» **TASK ITEM**: Filter the entries below, keeping every line that has the word "slope".

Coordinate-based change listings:

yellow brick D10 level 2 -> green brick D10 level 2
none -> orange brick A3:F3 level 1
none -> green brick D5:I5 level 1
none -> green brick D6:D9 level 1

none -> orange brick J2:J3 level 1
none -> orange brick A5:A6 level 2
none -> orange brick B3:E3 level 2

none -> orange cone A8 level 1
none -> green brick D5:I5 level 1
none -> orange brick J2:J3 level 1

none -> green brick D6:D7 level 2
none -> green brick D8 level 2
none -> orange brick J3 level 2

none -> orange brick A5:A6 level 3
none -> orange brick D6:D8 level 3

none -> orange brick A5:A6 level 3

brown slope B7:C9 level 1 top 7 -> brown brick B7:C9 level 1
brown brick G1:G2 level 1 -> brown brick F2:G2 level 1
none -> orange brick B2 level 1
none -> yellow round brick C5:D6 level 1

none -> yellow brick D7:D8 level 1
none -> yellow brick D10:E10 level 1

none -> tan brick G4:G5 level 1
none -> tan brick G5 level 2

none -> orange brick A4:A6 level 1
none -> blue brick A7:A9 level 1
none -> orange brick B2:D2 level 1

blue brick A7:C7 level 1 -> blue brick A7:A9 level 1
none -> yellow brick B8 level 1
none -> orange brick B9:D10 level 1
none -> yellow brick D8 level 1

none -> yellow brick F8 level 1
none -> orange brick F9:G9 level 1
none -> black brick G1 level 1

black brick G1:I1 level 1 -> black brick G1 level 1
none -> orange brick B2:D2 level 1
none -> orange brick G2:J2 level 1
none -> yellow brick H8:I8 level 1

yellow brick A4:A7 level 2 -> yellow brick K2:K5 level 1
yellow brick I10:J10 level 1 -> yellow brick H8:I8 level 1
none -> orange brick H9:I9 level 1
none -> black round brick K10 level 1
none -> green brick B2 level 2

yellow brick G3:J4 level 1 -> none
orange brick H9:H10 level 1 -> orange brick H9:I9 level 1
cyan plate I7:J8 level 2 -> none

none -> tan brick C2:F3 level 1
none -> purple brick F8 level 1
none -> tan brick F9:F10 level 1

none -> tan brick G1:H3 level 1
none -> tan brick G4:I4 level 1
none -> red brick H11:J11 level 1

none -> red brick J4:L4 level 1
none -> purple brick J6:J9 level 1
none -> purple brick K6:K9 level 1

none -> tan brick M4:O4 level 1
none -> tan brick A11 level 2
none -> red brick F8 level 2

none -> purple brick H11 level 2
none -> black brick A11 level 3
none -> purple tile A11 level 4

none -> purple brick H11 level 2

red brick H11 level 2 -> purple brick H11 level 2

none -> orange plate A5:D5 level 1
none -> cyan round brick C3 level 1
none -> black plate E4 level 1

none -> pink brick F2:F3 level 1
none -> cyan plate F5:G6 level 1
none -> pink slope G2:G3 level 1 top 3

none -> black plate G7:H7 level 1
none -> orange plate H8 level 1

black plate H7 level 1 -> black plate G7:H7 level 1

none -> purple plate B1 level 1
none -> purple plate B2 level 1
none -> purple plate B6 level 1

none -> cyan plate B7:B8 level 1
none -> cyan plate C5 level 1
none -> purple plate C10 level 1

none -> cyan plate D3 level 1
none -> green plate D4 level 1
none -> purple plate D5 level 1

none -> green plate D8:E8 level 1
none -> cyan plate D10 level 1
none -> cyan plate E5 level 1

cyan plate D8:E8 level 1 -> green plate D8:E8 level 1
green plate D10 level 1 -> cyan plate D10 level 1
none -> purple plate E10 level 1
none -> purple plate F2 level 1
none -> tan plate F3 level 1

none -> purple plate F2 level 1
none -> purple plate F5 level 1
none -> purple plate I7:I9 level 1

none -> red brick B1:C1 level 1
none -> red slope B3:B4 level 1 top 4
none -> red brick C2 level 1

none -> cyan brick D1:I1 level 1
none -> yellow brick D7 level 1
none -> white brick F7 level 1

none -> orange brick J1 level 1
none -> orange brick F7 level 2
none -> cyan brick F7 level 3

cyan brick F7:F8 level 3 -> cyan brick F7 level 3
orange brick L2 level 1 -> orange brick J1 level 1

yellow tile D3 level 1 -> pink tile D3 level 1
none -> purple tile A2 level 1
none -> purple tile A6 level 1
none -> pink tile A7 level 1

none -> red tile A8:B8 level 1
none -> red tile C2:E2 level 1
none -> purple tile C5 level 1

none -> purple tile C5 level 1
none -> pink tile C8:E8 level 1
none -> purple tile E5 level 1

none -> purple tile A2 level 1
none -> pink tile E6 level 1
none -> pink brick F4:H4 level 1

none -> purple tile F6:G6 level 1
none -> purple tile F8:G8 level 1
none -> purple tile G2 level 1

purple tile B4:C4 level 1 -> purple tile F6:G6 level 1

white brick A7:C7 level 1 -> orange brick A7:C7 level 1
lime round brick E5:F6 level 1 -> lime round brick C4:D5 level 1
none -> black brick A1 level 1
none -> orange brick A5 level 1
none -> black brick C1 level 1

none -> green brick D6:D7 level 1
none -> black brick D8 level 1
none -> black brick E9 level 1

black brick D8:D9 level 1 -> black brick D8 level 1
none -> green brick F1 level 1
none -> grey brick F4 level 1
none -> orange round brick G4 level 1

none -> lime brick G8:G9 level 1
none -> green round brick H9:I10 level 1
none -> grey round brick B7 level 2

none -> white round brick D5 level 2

» **TASK RESPONSE**:
brown slope B7:C9 level 1 top 7 -> brown brick B7:C9 level 1
none -> pink slope G2:G3 level 1 top 3
none -> red slope B3:B4 level 1 top 4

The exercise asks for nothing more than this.